- Exercise brief -
Please reproduce every record exactly as written, leaving out the pictures.

- Working data -
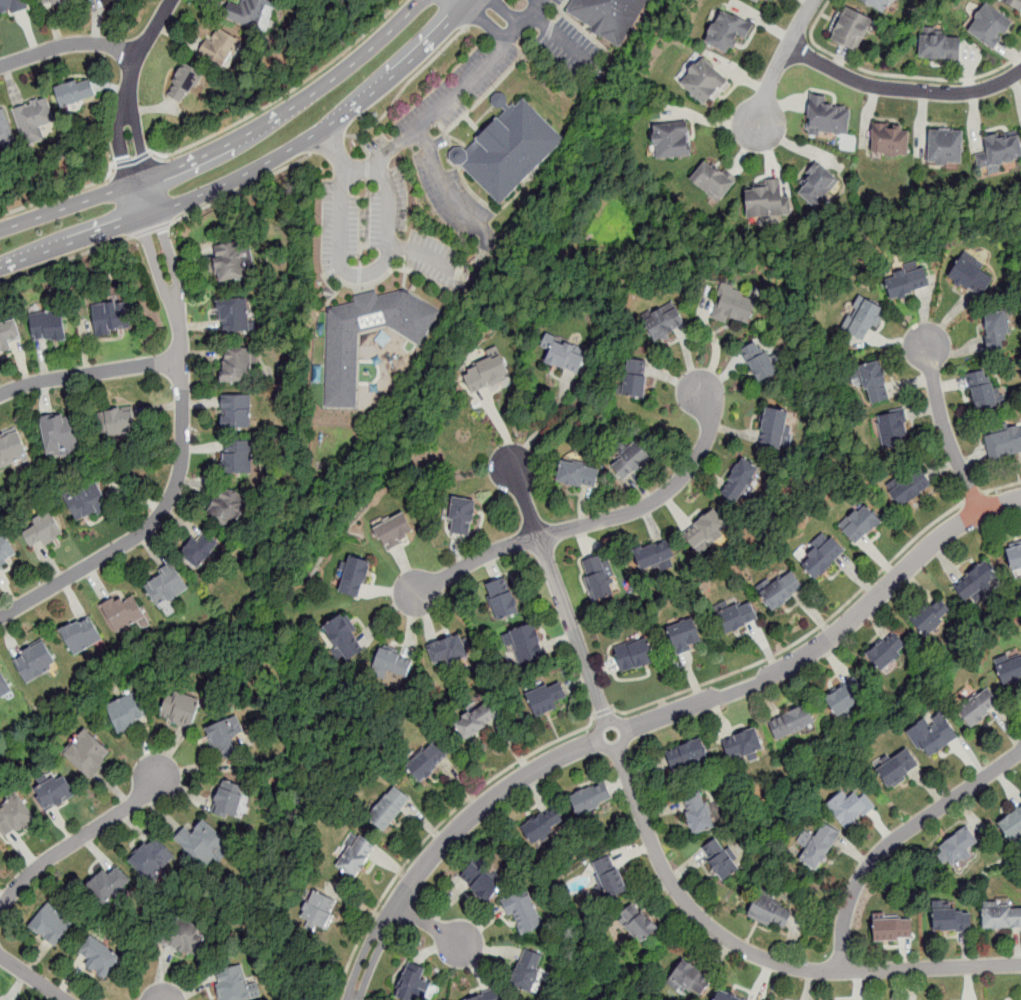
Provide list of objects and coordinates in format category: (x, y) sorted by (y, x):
building: (89, 0)
building: (94, 0)
building: (759, 1)
building: (52, 2)
building: (1017, 4)
building: (11, 5)
building: (881, 5)
building: (249, 12)
road: (478, 13)
road: (493, 17)
building: (612, 17)
building: (993, 27)
building: (854, 32)
building: (729, 33)
road: (563, 40)
road: (539, 41)
road: (67, 44)
building: (220, 48)
building: (941, 49)
road: (782, 61)
road: (892, 74)
building: (183, 82)
building: (707, 83)
road: (406, 84)
road: (128, 88)
road: (902, 91)
building: (75, 93)
road: (282, 96)
road: (455, 96)
road: (477, 100)
building: (830, 118)
building: (34, 119)
building: (5, 132)
building: (891, 141)
road: (327, 143)
building: (675, 143)
road: (228, 147)
building: (948, 149)
building: (1005, 149)
building: (513, 150)
road: (339, 155)
road: (134, 168)
road: (261, 172)
building: (716, 183)
building: (820, 186)
road: (241, 189)
road: (449, 193)
road: (55, 195)
building: (769, 204)
road: (151, 229)
road: (426, 255)
road: (65, 258)
building: (234, 262)
road: (367, 275)
building: (972, 277)
building: (908, 283)
building: (738, 306)
building: (236, 316)
building: (111, 319)
building: (863, 319)
building: (666, 324)
building: (49, 326)
building: (998, 331)
building: (9, 336)
road: (714, 349)
building: (567, 358)
building: (762, 363)
building: (241, 366)
road: (89, 373)
building: (489, 374)
building: (343, 378)
building: (638, 380)
building: (878, 383)
building: (984, 392)
building: (239, 413)
road: (941, 419)
building: (117, 423)
road: (549, 424)
road: (501, 428)
building: (777, 429)
building: (895, 431)
building: (62, 436)
road: (183, 445)
building: (1004, 445)
building: (12, 451)
building: (240, 459)
building: (633, 462)
building: (581, 476)
building: (744, 482)
road: (1004, 487)
building: (909, 489)
road: (974, 495)
road: (974, 497)
road: (657, 499)
road: (1010, 500)
building: (89, 503)
building: (229, 508)
road: (980, 510)
building: (465, 517)
building: (861, 525)
building: (397, 531)
building: (45, 532)
building: (709, 534)
building: (6, 551)
building: (202, 552)
building: (824, 556)
building: (658, 557)
building: (1016, 560)
road: (472, 561)
building: (357, 578)
building: (600, 580)
building: (978, 583)
building: (169, 587)
building: (783, 593)
road: (560, 595)
building: (505, 601)
building: (125, 615)
building: (933, 619)
building: (739, 620)
building: (686, 637)
road: (805, 637)
building: (84, 638)
building: (346, 639)
building: (529, 646)
building: (451, 652)
road: (809, 652)
building: (889, 652)
building: (636, 656)
building: (36, 664)
building: (395, 664)
building: (1010, 671)
building: (4, 689)
building: (848, 698)
building: (549, 701)
building: (977, 706)
building: (182, 711)
building: (128, 713)
road: (603, 713)
building: (479, 723)
building: (795, 724)
road: (599, 727)
building: (931, 732)
building: (228, 738)
building: (747, 746)
building: (89, 756)
building: (688, 757)
building: (430, 765)
building: (895, 765)
building: (56, 795)
building: (592, 798)
building: (230, 803)
building: (850, 805)
building: (392, 811)
building: (698, 813)
building: (16, 818)
building: (1011, 823)
building: (544, 826)
road: (435, 828)
road: (896, 838)
road: (77, 839)
road: (445, 841)
building: (203, 845)
building: (820, 845)
building: (958, 846)
building: (720, 859)
building: (359, 860)
building: (154, 861)
building: (609, 877)
building: (482, 882)
building: (110, 888)
building: (525, 910)
building: (769, 911)
building: (321, 913)
building: (1000, 914)
building: (950, 917)
building: (637, 921)
road: (432, 926)
building: (890, 927)
building: (53, 928)
building: (184, 941)
road: (760, 956)
building: (101, 960)
building: (531, 970)
road: (32, 977)
building: (688, 977)
building: (415, 984)
building: (235, 985)
building: (491, 996)
building: (727, 996)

- Result for this exercise -
Provide list of objects and coordinates in format category: (x, y) sorted by (y, x):
building: (89, 0)
building: (94, 0)
building: (759, 1)
building: (52, 2)
building: (1017, 4)
building: (11, 5)
building: (881, 5)
building: (249, 12)
road: (478, 13)
road: (493, 17)
building: (612, 17)
building: (993, 27)
building: (854, 32)
building: (729, 33)
road: (563, 40)
road: (539, 41)
road: (67, 44)
building: (220, 48)
building: (941, 49)
road: (782, 61)
road: (892, 74)
building: (183, 82)
building: (707, 83)
road: (406, 84)
road: (128, 88)
road: (902, 91)
building: (75, 93)
road: (282, 96)
road: (455, 96)
road: (477, 100)
building: (830, 118)
building: (34, 119)
building: (5, 132)
building: (891, 141)
road: (327, 143)
building: (675, 143)
road: (228, 147)
building: (948, 149)
building: (1005, 149)
building: (513, 150)
road: (339, 155)
road: (134, 168)
road: (261, 172)
building: (716, 183)
building: (820, 186)
road: (241, 189)
road: (449, 193)
road: (55, 195)
building: (769, 204)
road: (151, 229)
road: (426, 255)
road: (65, 258)
building: (234, 262)
road: (367, 275)
building: (972, 277)
building: (908, 283)
building: (738, 306)
building: (236, 316)
building: (111, 319)
building: (863, 319)
building: (666, 324)
building: (49, 326)
building: (998, 331)
building: (9, 336)
road: (714, 349)
building: (567, 358)
building: (762, 363)
building: (241, 366)
road: (89, 373)
building: (489, 374)
building: (343, 378)
building: (638, 380)
building: (878, 383)
building: (984, 392)
building: (239, 413)
road: (941, 419)
building: (117, 423)
road: (549, 424)
road: (501, 428)
building: (777, 429)
building: (895, 431)
building: (62, 436)
road: (183, 445)
building: (1004, 445)
building: (12, 451)
building: (240, 459)
building: (633, 462)
building: (581, 476)
building: (744, 482)
road: (1004, 487)
building: (909, 489)
road: (974, 495)
road: (974, 497)
road: (657, 499)
road: (1010, 500)
building: (89, 503)
building: (229, 508)
road: (980, 510)
building: (465, 517)
building: (861, 525)
building: (397, 531)
building: (45, 532)
building: (709, 534)
building: (6, 551)
building: (202, 552)
building: (824, 556)
building: (658, 557)
building: (1016, 560)
road: (472, 561)
building: (357, 578)
building: (600, 580)
building: (978, 583)
building: (169, 587)
building: (783, 593)
road: (560, 595)
building: (505, 601)
building: (125, 615)
building: (933, 619)
building: (739, 620)
building: (686, 637)
road: (805, 637)
building: (84, 638)
building: (346, 639)
building: (529, 646)
building: (451, 652)
road: (809, 652)
building: (889, 652)
building: (636, 656)
building: (36, 664)
building: (395, 664)
building: (1010, 671)
building: (4, 689)
building: (848, 698)
building: (549, 701)
building: (977, 706)
building: (182, 711)
building: (128, 713)
road: (603, 713)
building: (479, 723)
building: (795, 724)
road: (599, 727)
building: (931, 732)
building: (228, 738)
building: (747, 746)
building: (89, 756)
building: (688, 757)
building: (430, 765)
building: (895, 765)
building: (56, 795)
building: (592, 798)
building: (230, 803)
building: (850, 805)
building: (392, 811)
building: (698, 813)
building: (16, 818)
building: (1011, 823)
building: (544, 826)
road: (435, 828)
road: (896, 838)
road: (77, 839)
road: (445, 841)
building: (203, 845)
building: (820, 845)
building: (958, 846)
building: (720, 859)
building: (359, 860)
building: (154, 861)
building: (609, 877)
building: (482, 882)
building: (110, 888)
building: (525, 910)
building: (769, 911)
building: (321, 913)
building: (1000, 914)
building: (950, 917)
building: (637, 921)
road: (432, 926)
building: (890, 927)
building: (53, 928)
building: (184, 941)
road: (760, 956)
building: (101, 960)
building: (531, 970)
road: (32, 977)
building: (688, 977)
building: (415, 984)
building: (235, 985)
building: (491, 996)
building: (727, 996)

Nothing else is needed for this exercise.